Would you retype the listing word for word, skipping its pictures?

===== Recorded data

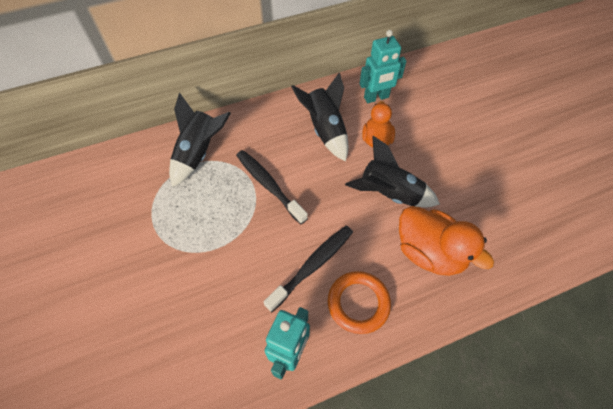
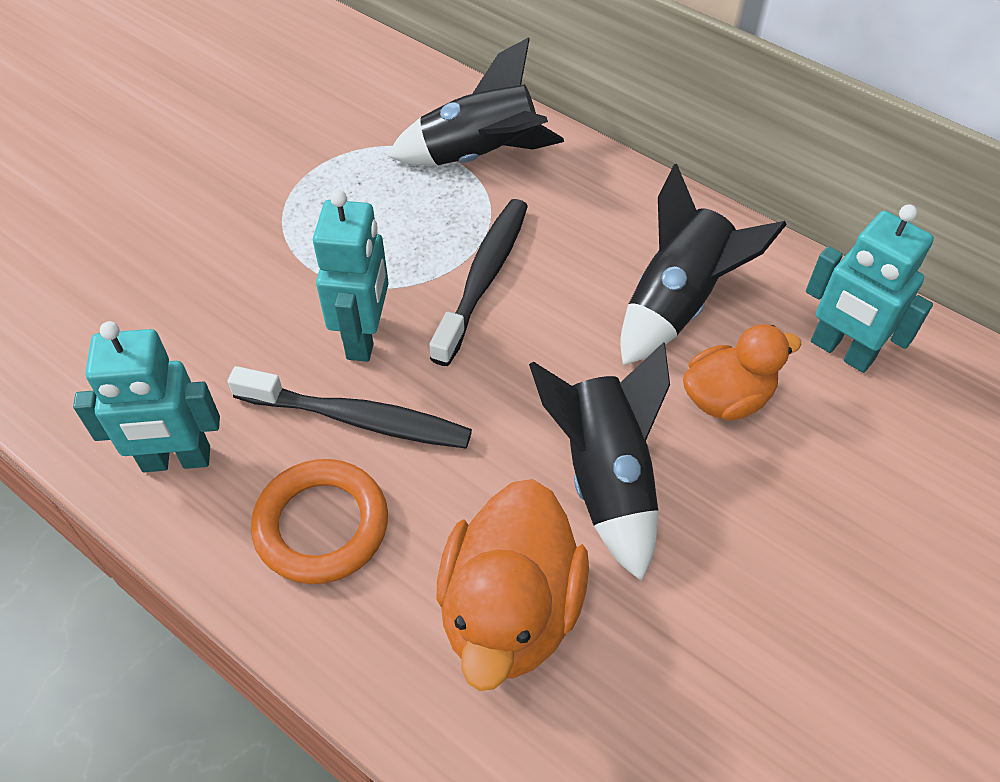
camera: 60 degrees right, 5 degrees down
(270, 244) = (364, 337): none -> turquoise robot

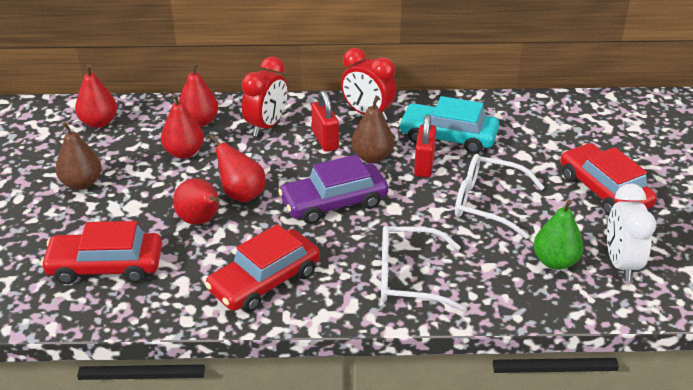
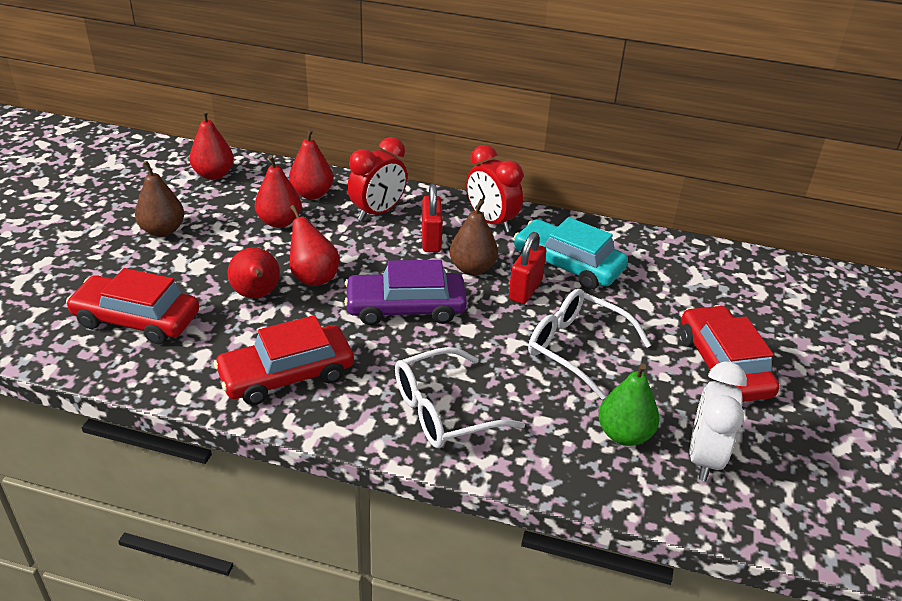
camera: 15 degrees right, 0 degrees up
(409, 277) = (445, 410): white glasses -> white glasses turned 45 degrees counterclockwise

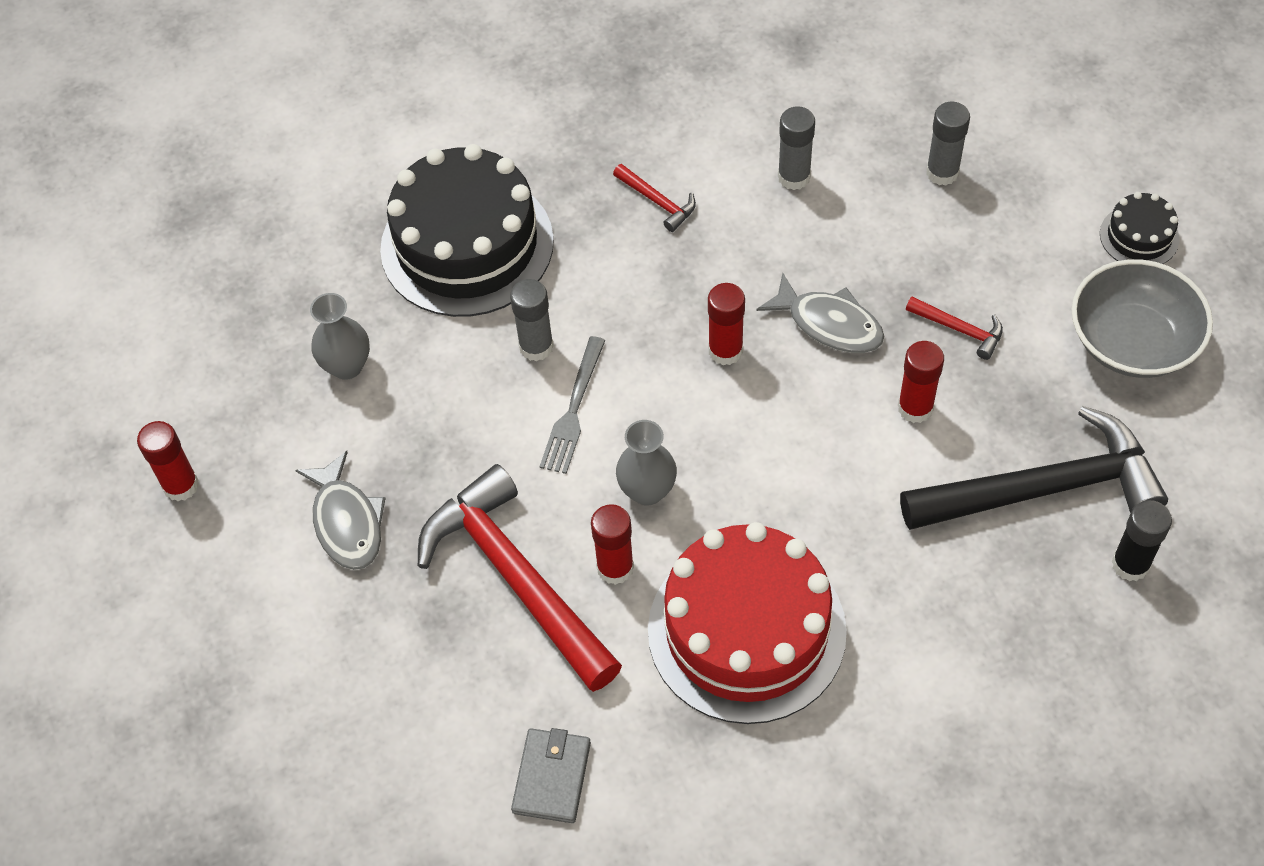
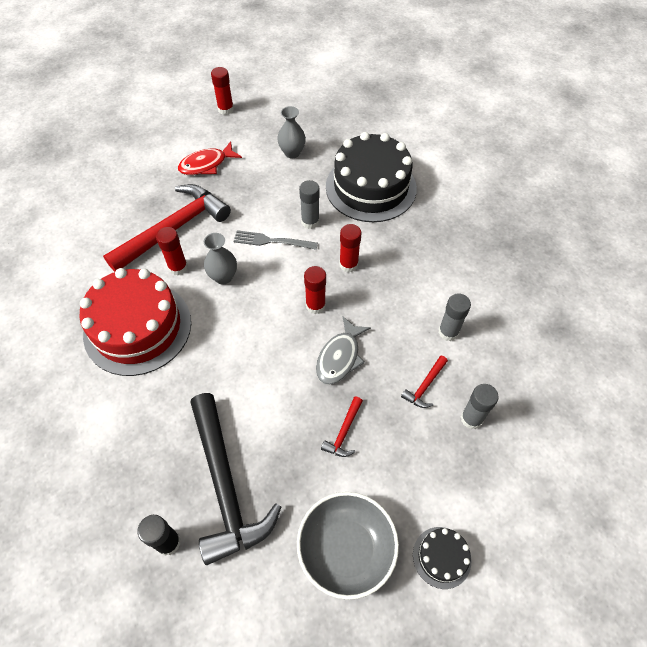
camera: 80 degrees right, 0 degrees up
(347, 522) = (206, 164): grey fish -> red fish
(552, 777) = (67, 253): grey wallet -> none
(658, 202) = (415, 265): red hammer -> red hammer (425, 386)
(915, 408) = (282, 407): red glue stick -> red glue stick (348, 264)

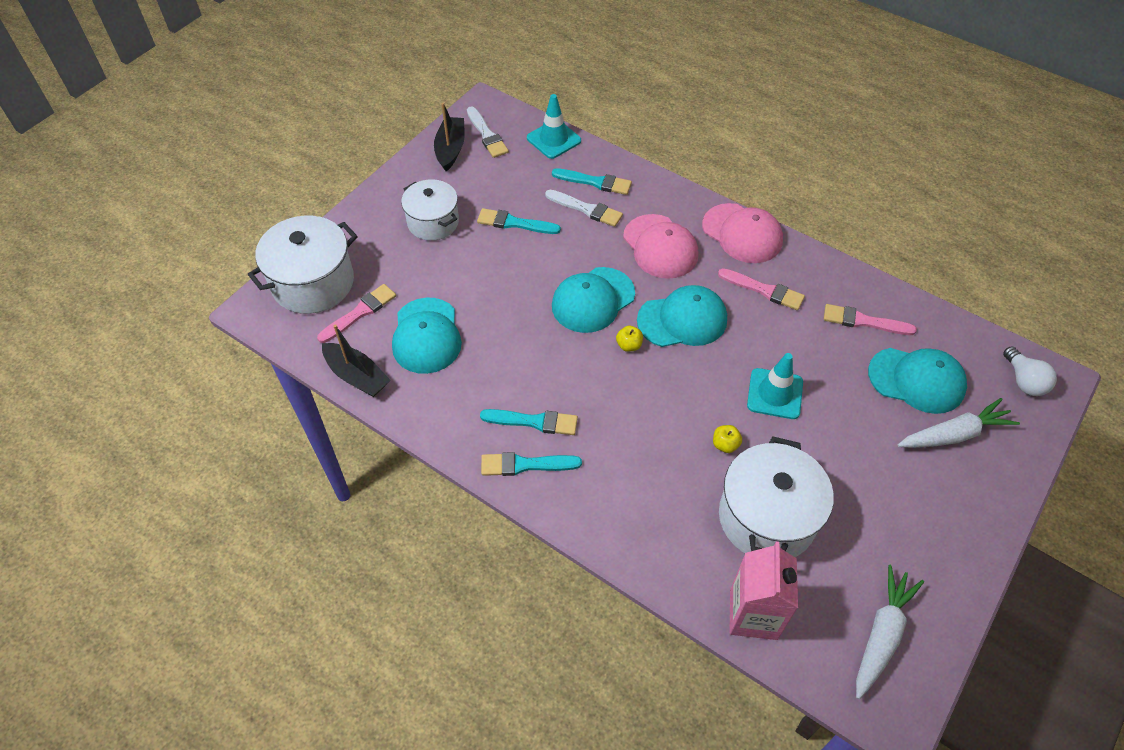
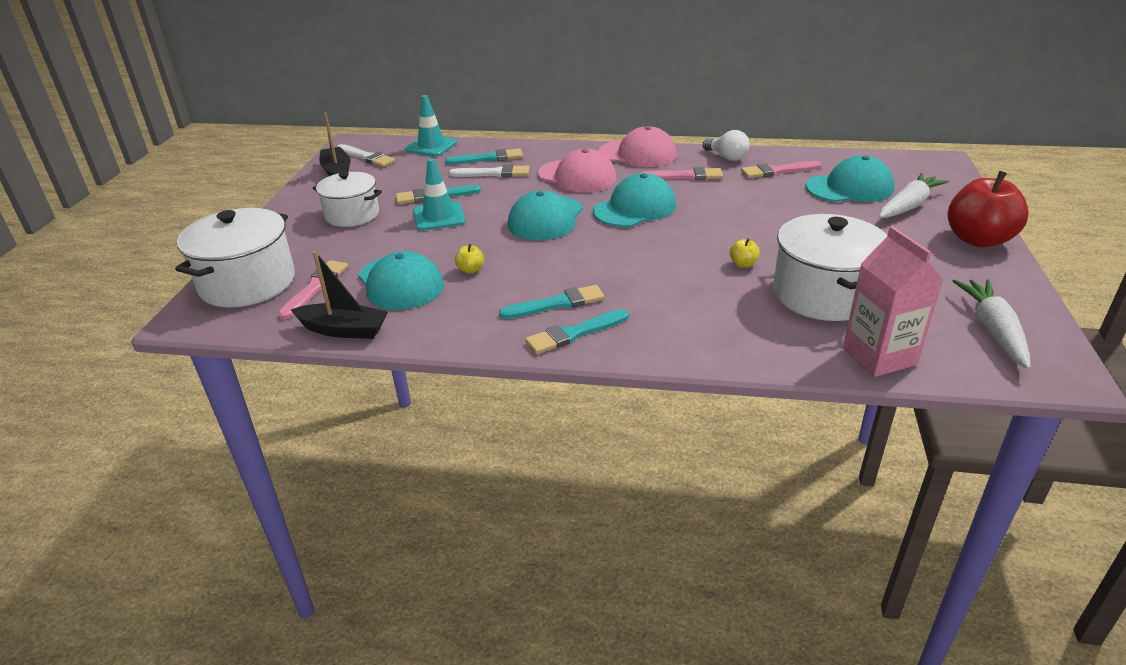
camera: 25 degrees left, 20 degrees down
(629, 345) = (602, 234): yellow apple -> yellow apple (470, 270)
(775, 394) = (752, 225): turquoise traffic cone -> turquoise traffic cone (439, 217)
(980, 515) = (978, 239): none -> red apple
(1023, 381) = (922, 167): white light bulb -> white light bulb (727, 157)

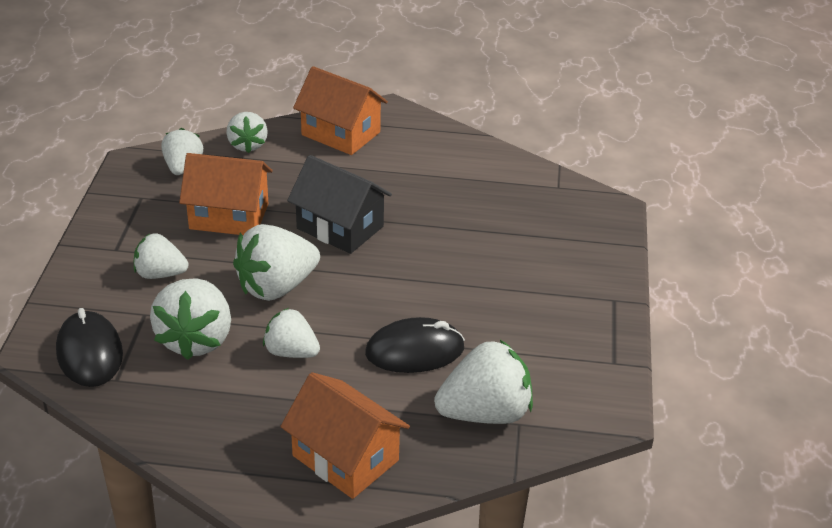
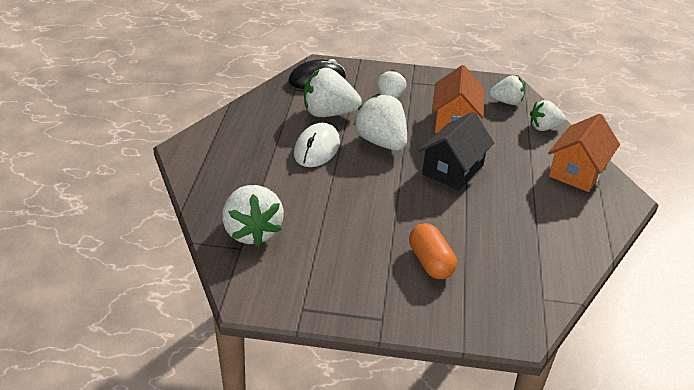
camera: 90 degrees right, 0 degrees up
(291, 352) = (317, 149): white strawberry -> white mouse
(345, 458) = (220, 169): orange house -> none
(415, 351) = (317, 201): black mouse -> none
(517, 258) = (430, 262): none -> orange capsule

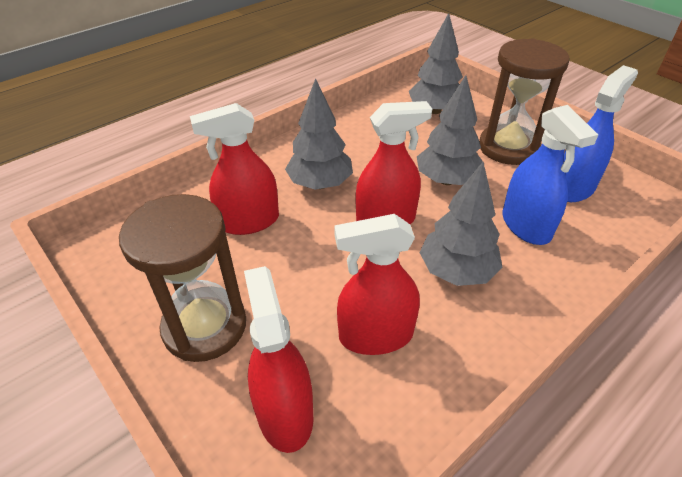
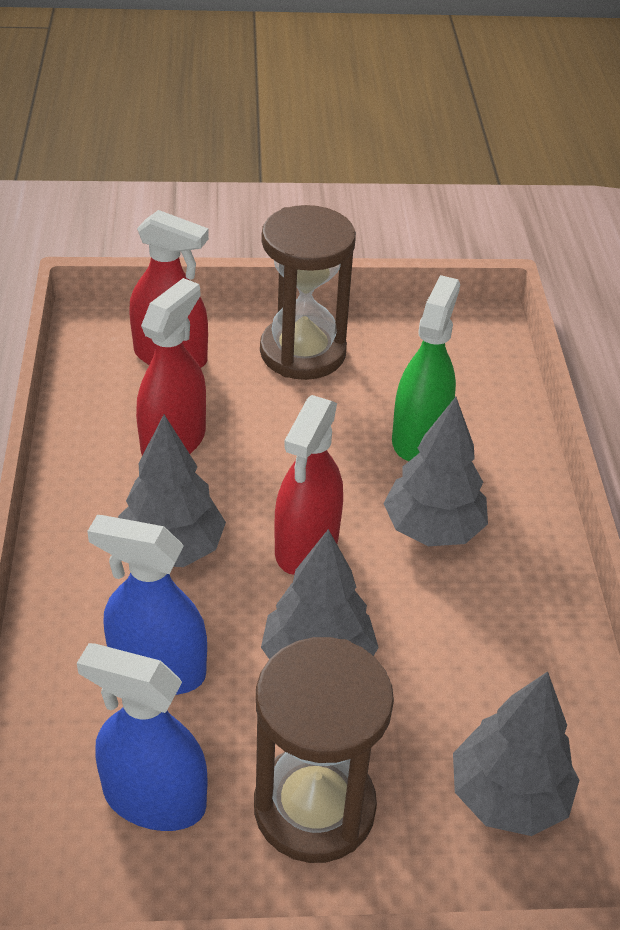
camera: 125 degrees right, 0 degrees up
(249, 221) = (419, 437): red spray bottle -> green spray bottle
(573, 187) = (154, 798): blue spray bottle -> blue spray bottle turned 120 degrees clockwise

==========

Solution for this problem:
camera: 60 degrees right, 5 degrees down
(270, 244) = (364, 337): none -> turquoise robot

camera: 15 degrees right, 0 degrees up
(409, 277) = (445, 410): white glasses -> white glasses turned 45 degrees counterclockwise

camera: 80 degrees right, 0 degrees up
(347, 522) = (206, 164): grey fish -> red fish
(552, 777) = (67, 253): grey wallet -> none
(658, 202) = (415, 265): red hammer -> red hammer (425, 386)
(915, 408) = (282, 407): red glue stick -> red glue stick (348, 264)

camera: 25 degrees left, 20 degrees down
(629, 345) = (602, 234): yellow apple -> yellow apple (470, 270)
(775, 394) = (752, 225): turquoise traffic cone -> turquoise traffic cone (439, 217)
(980, 515) = (978, 239): none -> red apple
(1023, 381) = (922, 167): white light bulb -> white light bulb (727, 157)

camera: 90 degrees right, 0 degrees up
(291, 352) = (317, 149): white strawberry -> white mouse
(345, 458) = (220, 169): orange house -> none
(415, 351) = (317, 201): black mouse -> none
(517, 258) = (430, 262): none -> orange capsule

camera: 125 degrees right, 0 degrees up
(249, 221) = (419, 437): red spray bottle -> green spray bottle
(573, 187) = (154, 798): blue spray bottle -> blue spray bottle turned 120 degrees clockwise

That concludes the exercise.